## [PROBLEM DESCRIPTION]
Copy exactly, and only, the lines from the line containing "(544, 225) = (575, 269): green" through the last line of the records below, both included, and leave out any pictures.

Items listed in a dataset:
=== Section Start ===

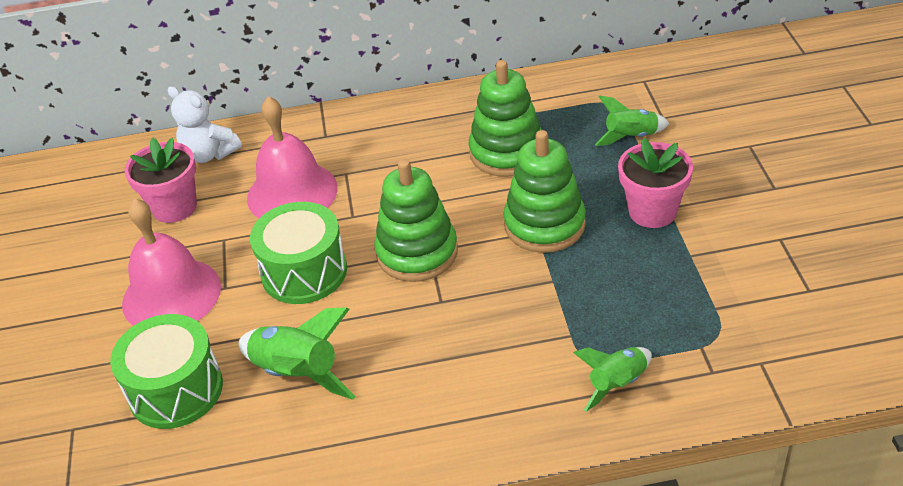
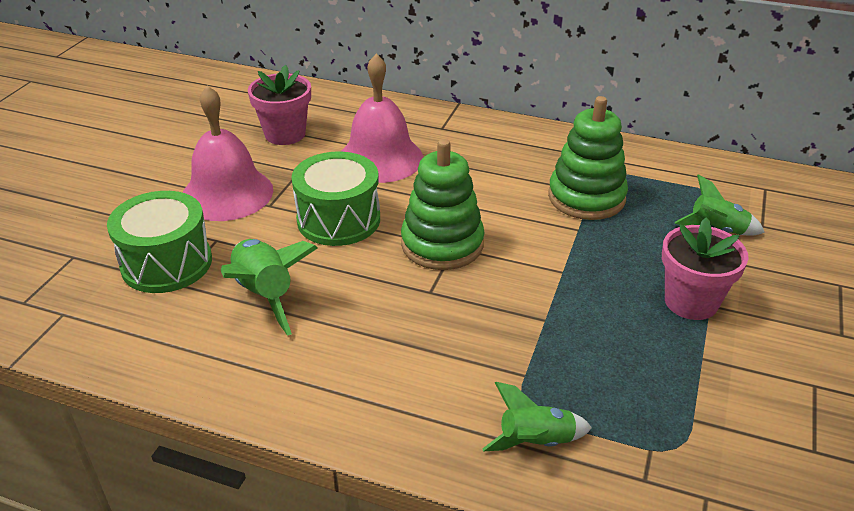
camera: 25 degrees right, 5 degrees down
(209, 154) = (343, 108): white teddy bear -> none
(544, 225) = (575, 269): green stacking toy -> none

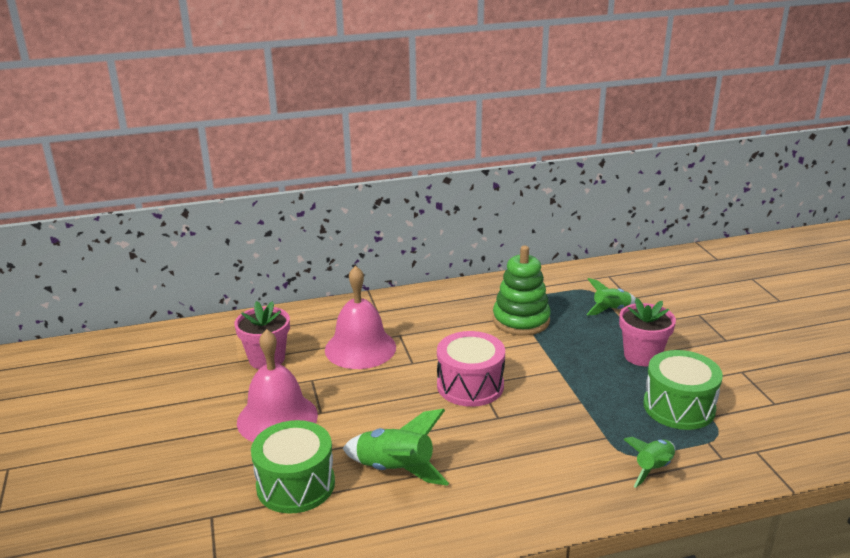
camera: 35 degrees left, 10 degrees down
(338, 220) = (383, 400): green drum -> green drum (679, 407)
(442, 244) = (470, 385): green stacking toy -> pink drum

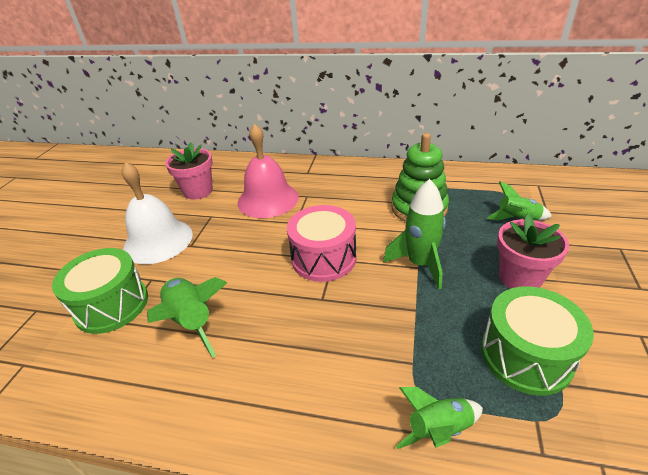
camera: 30 degrees right, 10 degrees up
(277, 418) = (158, 241): pink bell -> white bell
(558, 367) = (420, 264): none -> green rocket

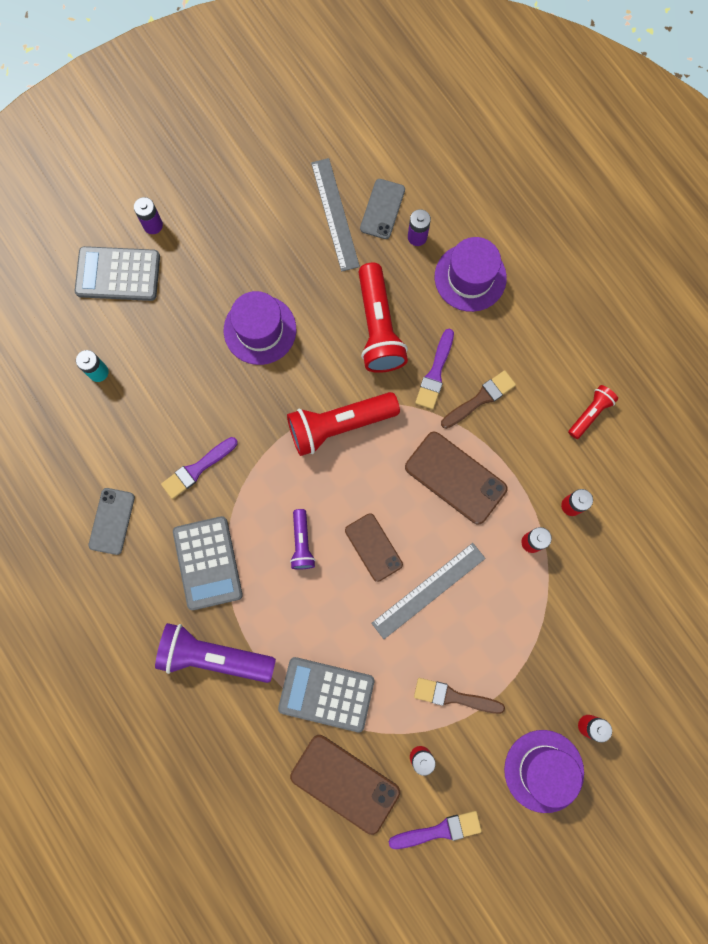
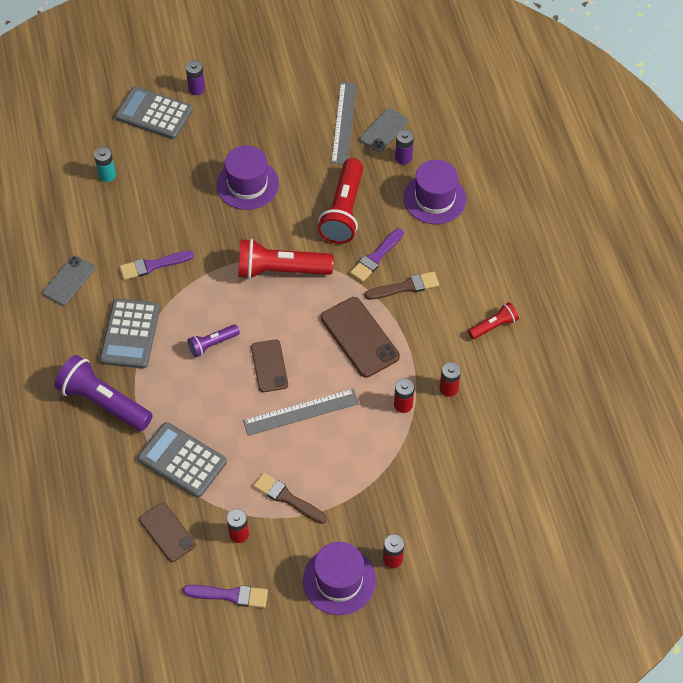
camera: 20 degrees right, 20 degrees down
(302, 543) = (212, 344): purple flashlight -> purple flashlight turned 45 degrees clockwise
(345, 783) = (167, 532): brown phone -> brown phone, size x0.65

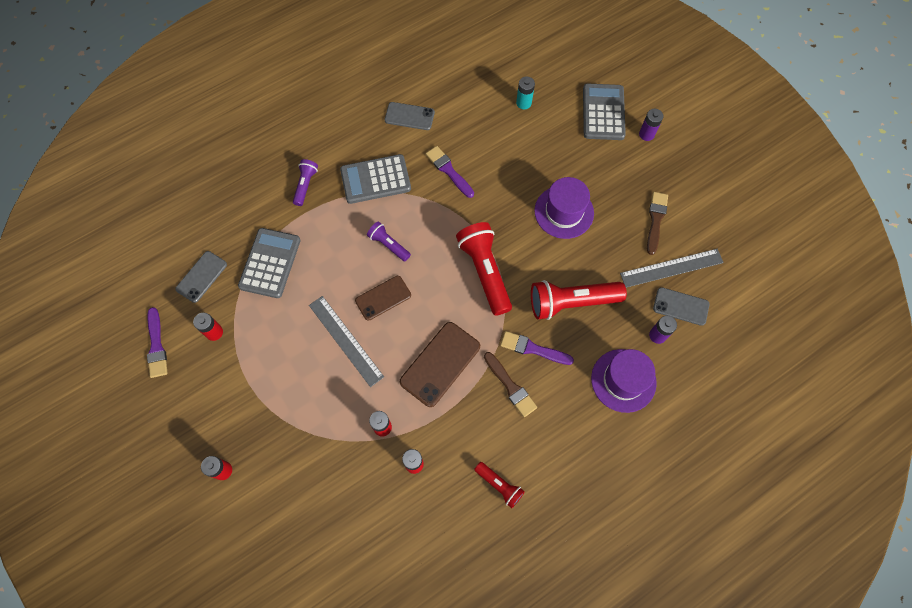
camera: 70 degrees right, 10 degrees up
(103, 402) = (305, 185): purple flashlight -> purple flashlight, size x0.53
(167, 532) = (201, 277): brown phone -> grey phone
(287, 498) = (258, 359): brown brush -> brown brush (655, 220)
(339, 580) = (191, 430): purple hat -> none

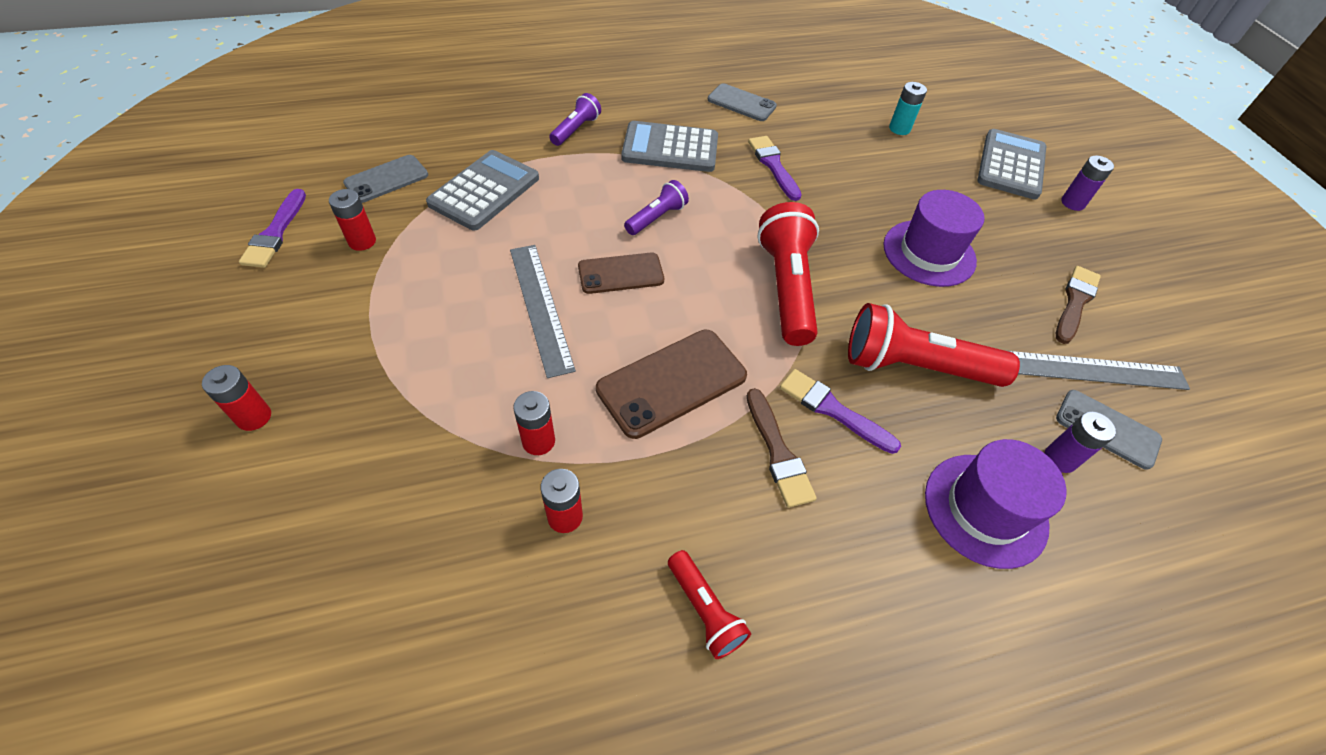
camera: 15 degrees right, 15 degrees down
(388, 245) = (656, 217): purple flashlight -> purple flashlight turned 75 degrees clockwise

=== Section End ===

## [ANSWER FOR THIS EXERCISE]
(544, 225) = (575, 269): green stacking toy -> none

camera: 35 degrees left, 10 degrees down
(338, 220) = (383, 400): green drum -> green drum (679, 407)
(442, 244) = (470, 385): green stacking toy -> pink drum

camera: 30 degrees right, 10 degrees up
(277, 418) = (158, 241): pink bell -> white bell
(558, 367) = (420, 264): none -> green rocket

camera: 20 degrees right, 20 degrees down
(302, 543) = (212, 344): purple flashlight -> purple flashlight turned 45 degrees clockwise
(345, 783) = (167, 532): brown phone -> brown phone, size x0.65

camera: 70 degrees right, 10 degrees up
(103, 402) = (305, 185): purple flashlight -> purple flashlight, size x0.53
(167, 532) = (201, 277): brown phone -> grey phone
(287, 498) = (258, 359): brown brush -> brown brush (655, 220)
(339, 580) = (191, 430): purple hat -> none

camera: 15 degrees right, 15 degrees down
(388, 245) = (656, 217): purple flashlight -> purple flashlight turned 75 degrees clockwise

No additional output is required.